__TASK DETAILS__. Repeat verbatim, and only, the lines of the data below, beginning at the line that contains "table fork (pink)" and stopping after the line that contains "toy lemon (golden) [507, 308, 575, 379]".

______

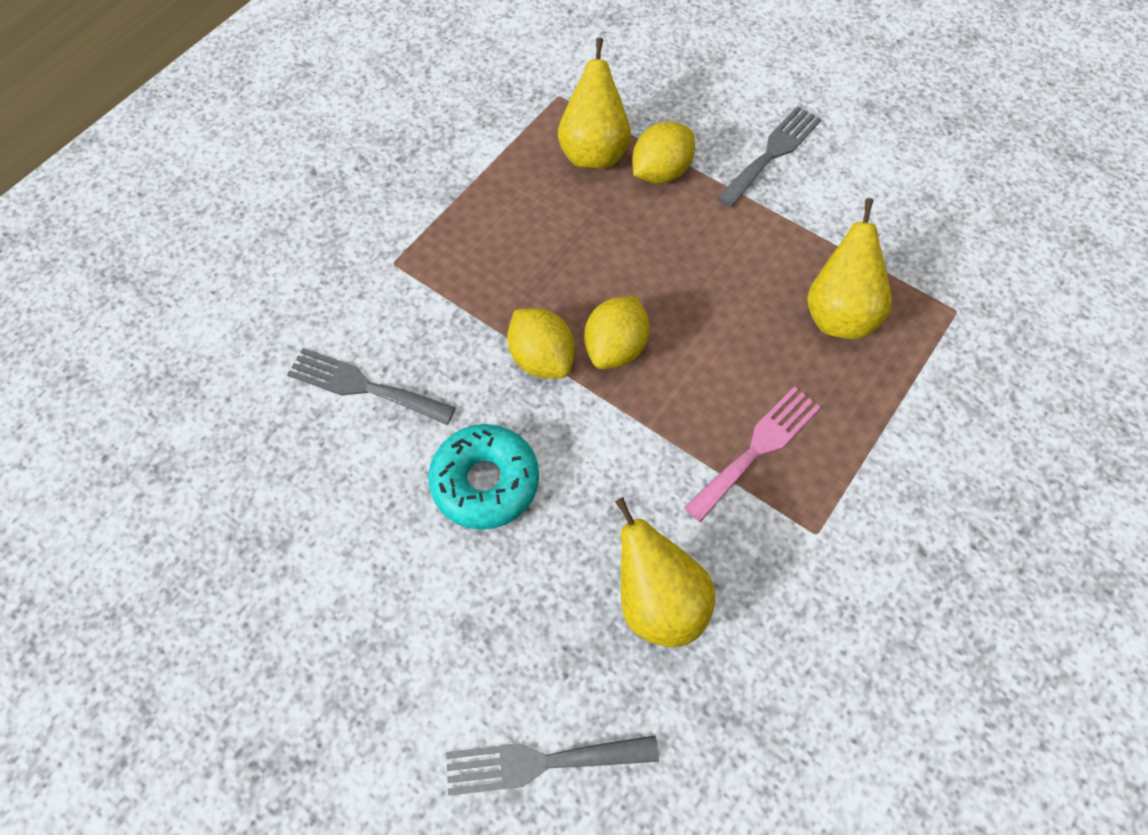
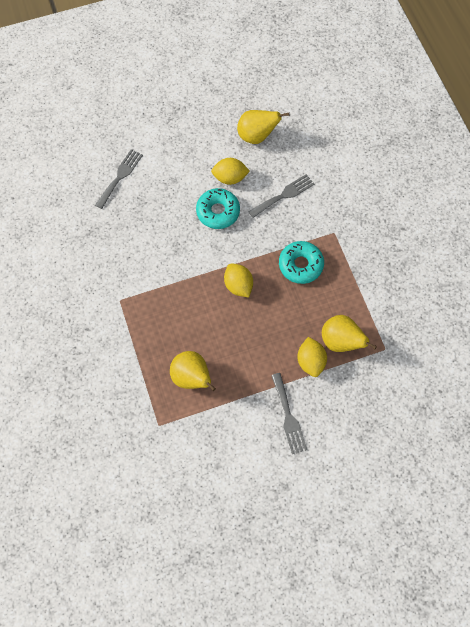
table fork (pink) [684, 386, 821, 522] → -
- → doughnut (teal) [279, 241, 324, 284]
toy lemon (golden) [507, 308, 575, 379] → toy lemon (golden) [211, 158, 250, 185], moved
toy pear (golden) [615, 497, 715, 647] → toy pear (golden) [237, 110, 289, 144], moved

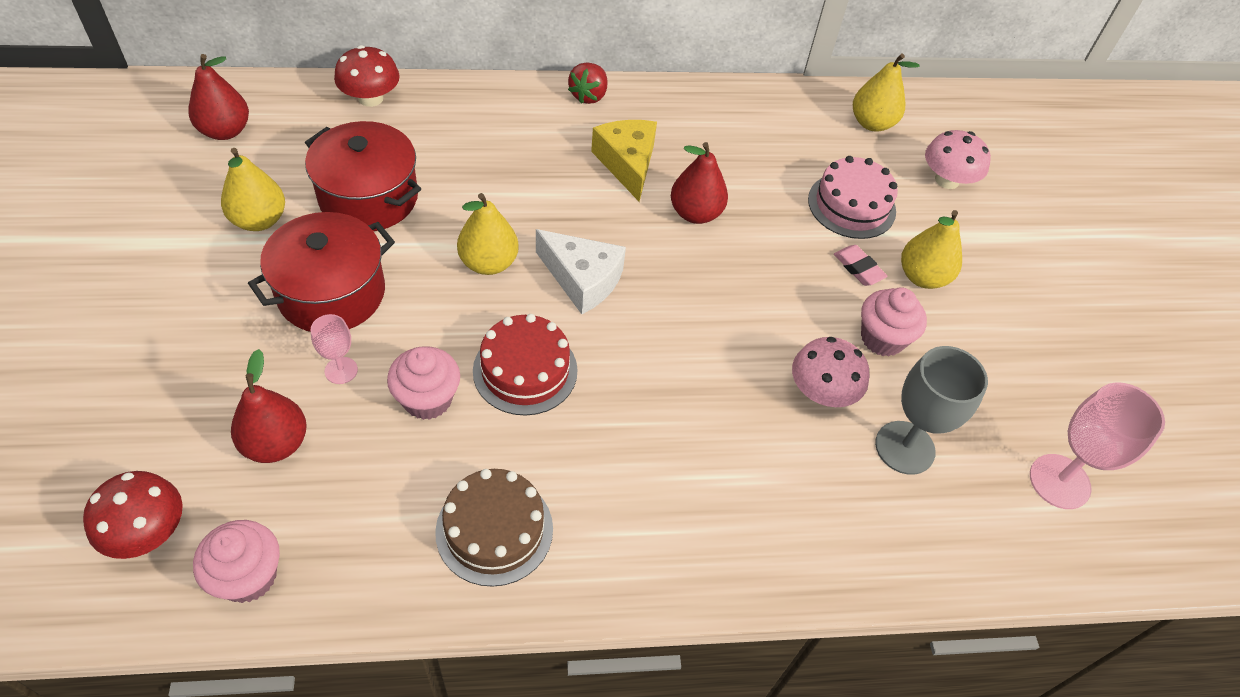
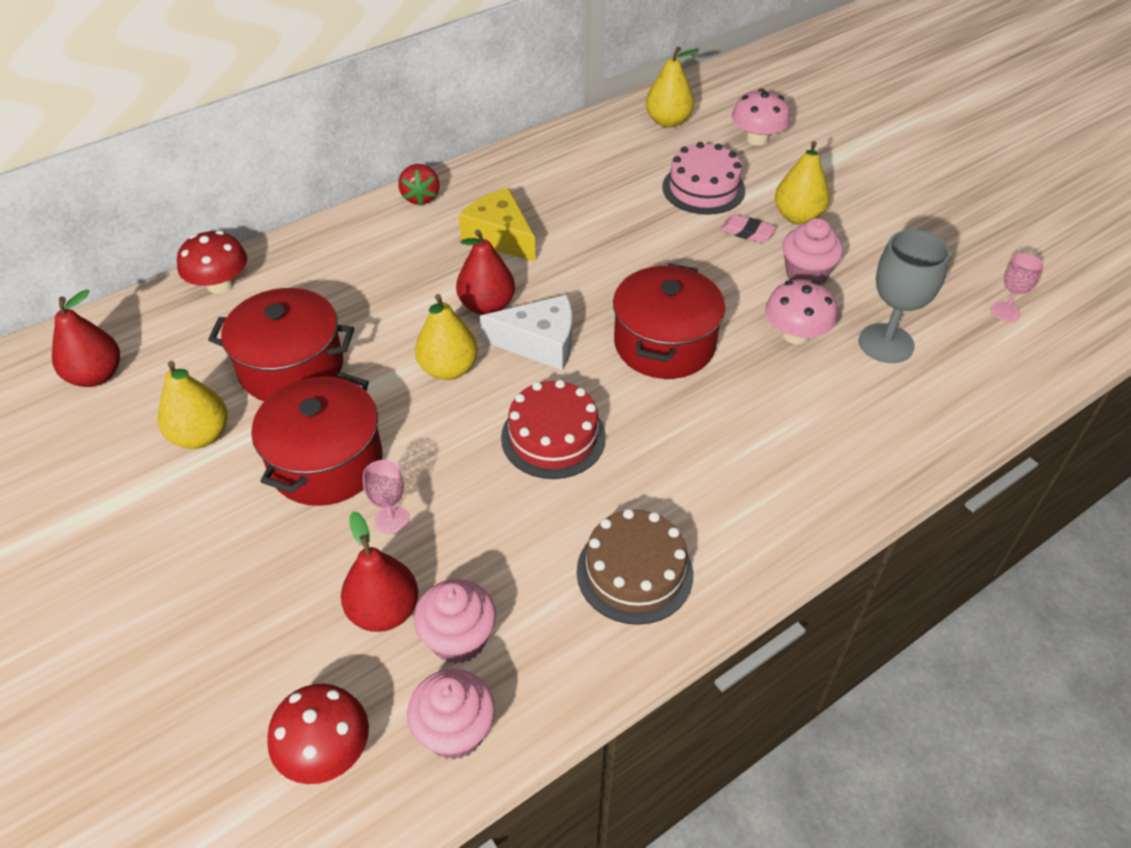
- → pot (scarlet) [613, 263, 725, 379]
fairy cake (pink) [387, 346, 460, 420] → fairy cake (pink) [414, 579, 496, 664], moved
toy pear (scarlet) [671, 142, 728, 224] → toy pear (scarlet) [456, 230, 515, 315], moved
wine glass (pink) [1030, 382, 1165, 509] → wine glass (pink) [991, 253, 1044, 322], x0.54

______

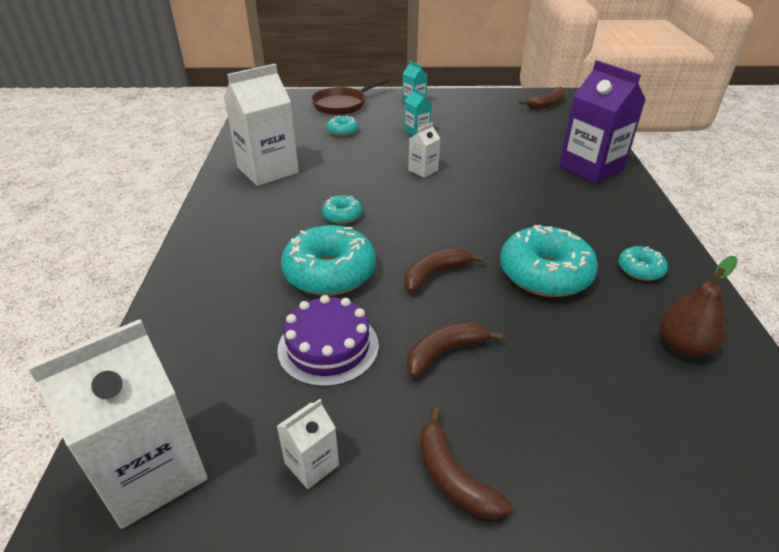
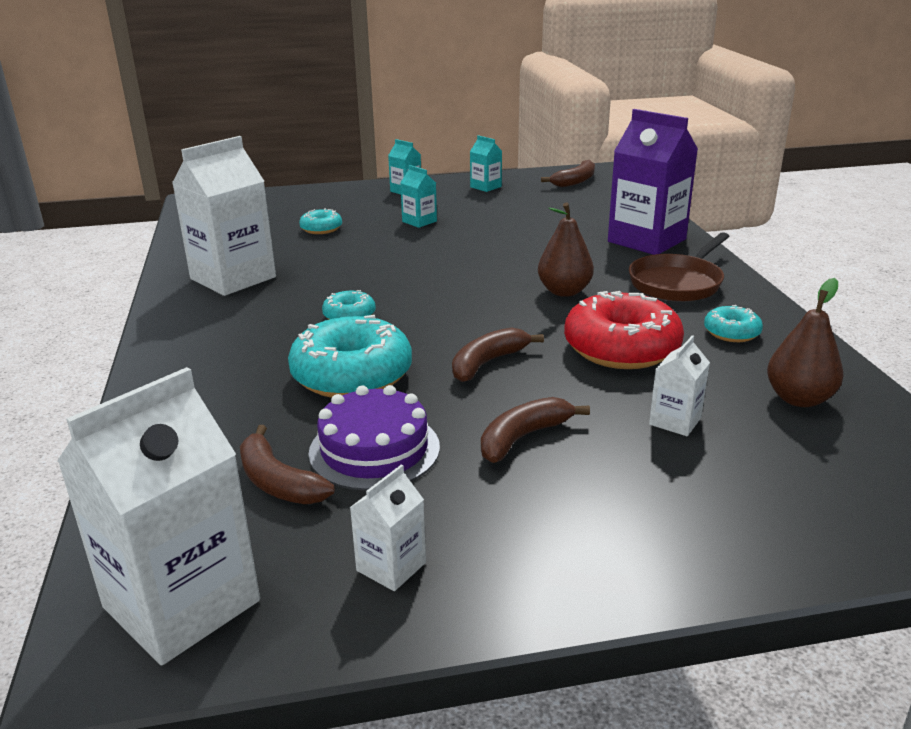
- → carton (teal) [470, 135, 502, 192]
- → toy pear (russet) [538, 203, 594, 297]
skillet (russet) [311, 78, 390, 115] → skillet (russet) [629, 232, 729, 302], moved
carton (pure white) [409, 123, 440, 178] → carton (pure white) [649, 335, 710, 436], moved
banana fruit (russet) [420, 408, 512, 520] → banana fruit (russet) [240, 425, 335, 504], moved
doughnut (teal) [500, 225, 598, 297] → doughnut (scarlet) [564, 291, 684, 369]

______

__ANSWER TO THIS TASK__.
table fork (pink) [684, 386, 821, 522] → -
- → doughnut (teal) [279, 241, 324, 284]
toy lemon (golden) [507, 308, 575, 379] → toy lemon (golden) [211, 158, 250, 185], moved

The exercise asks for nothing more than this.